Top of Supplied records
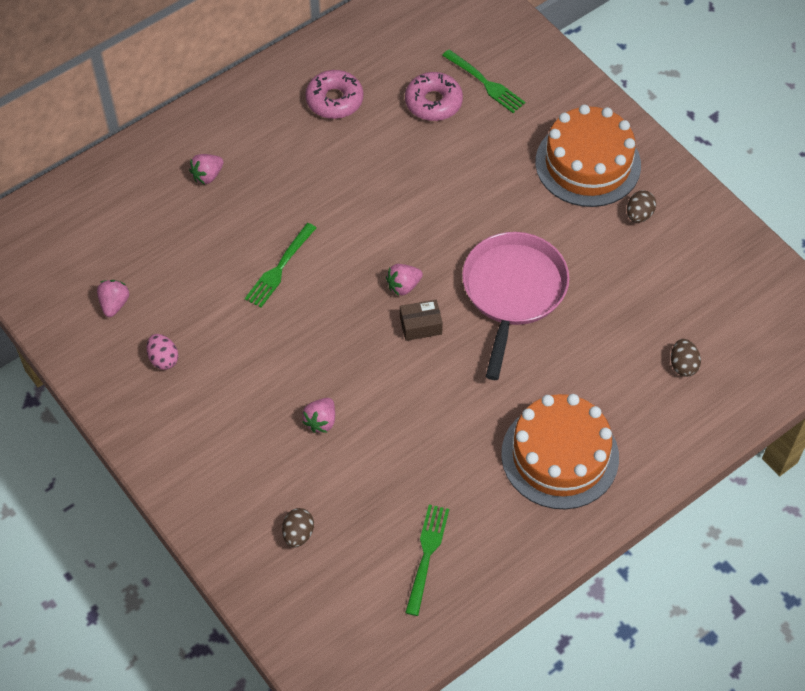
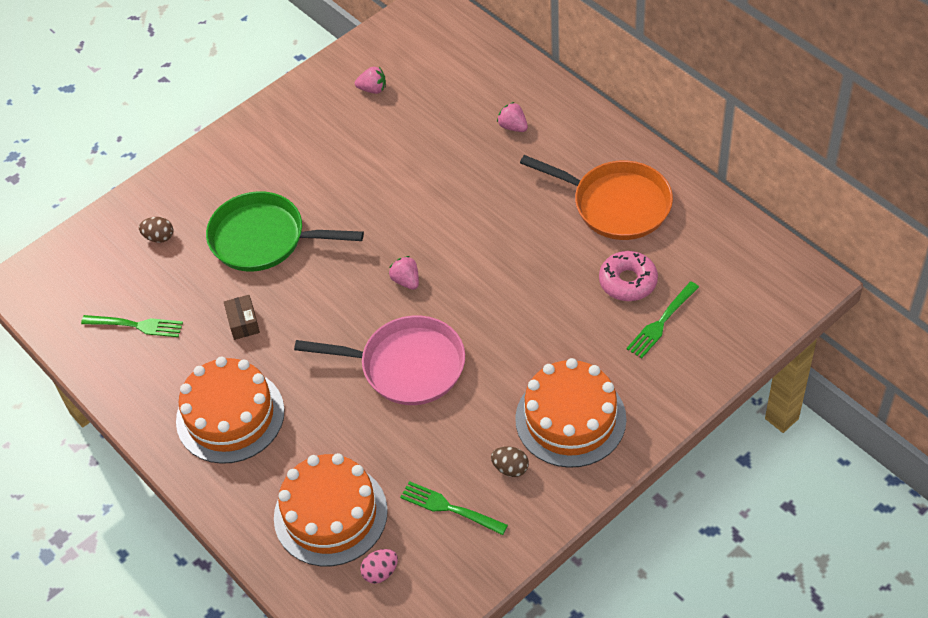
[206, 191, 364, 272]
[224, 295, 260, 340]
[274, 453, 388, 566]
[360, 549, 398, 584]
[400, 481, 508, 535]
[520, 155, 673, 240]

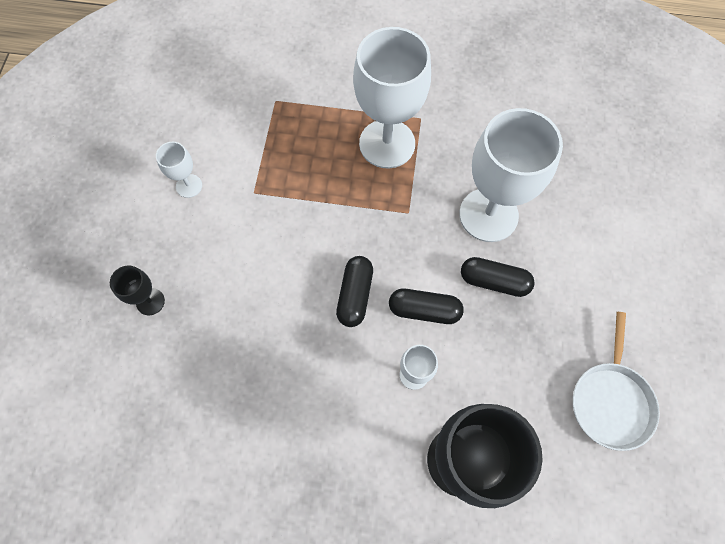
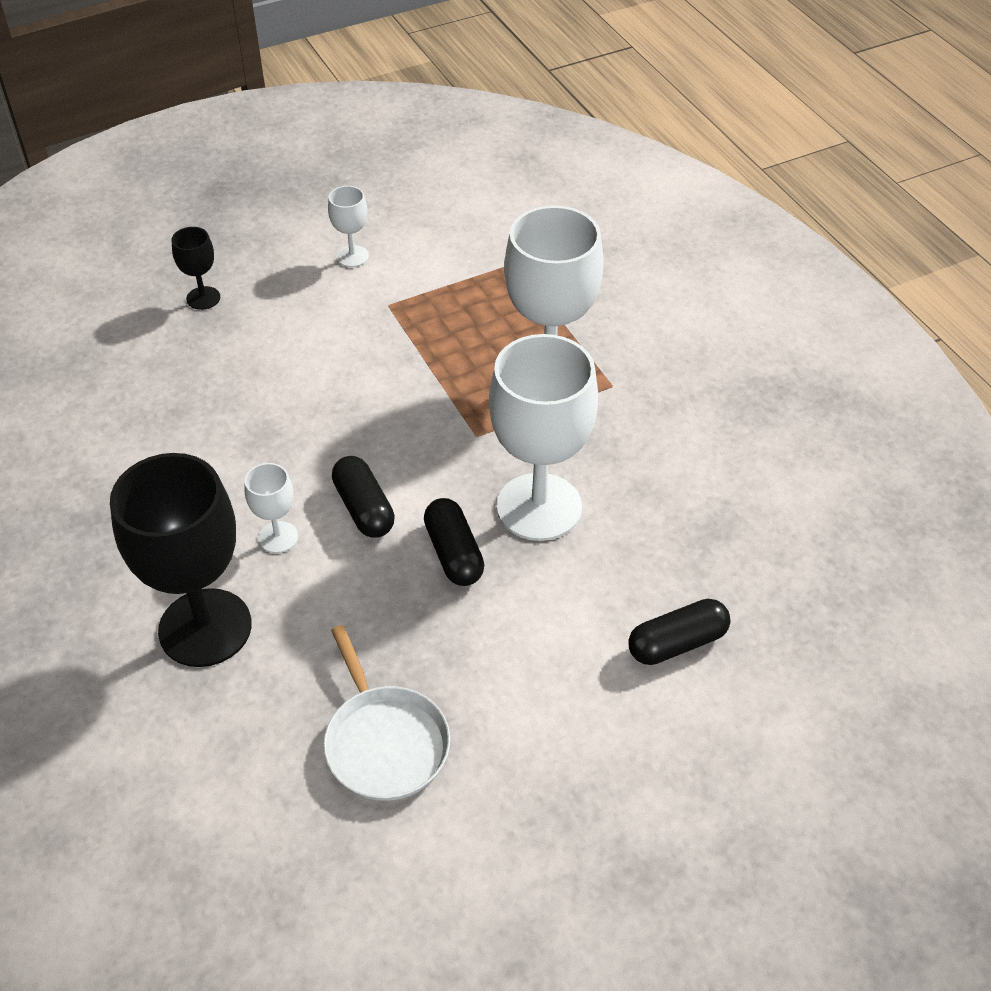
[323, 625, 450, 801]
[629, 599, 730, 665]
Bottom of Supplied records
== Directions for this task ==
Transcribe exactly the lines from the one with "[224, 295, 260, 340]" to the last line of the records, both included, so that no picture appears in the copy.

== Exercise result ==
[224, 295, 260, 340]
[274, 453, 388, 566]
[360, 549, 398, 584]
[400, 481, 508, 535]
[520, 155, 673, 240]

[323, 625, 450, 801]
[629, 599, 730, 665]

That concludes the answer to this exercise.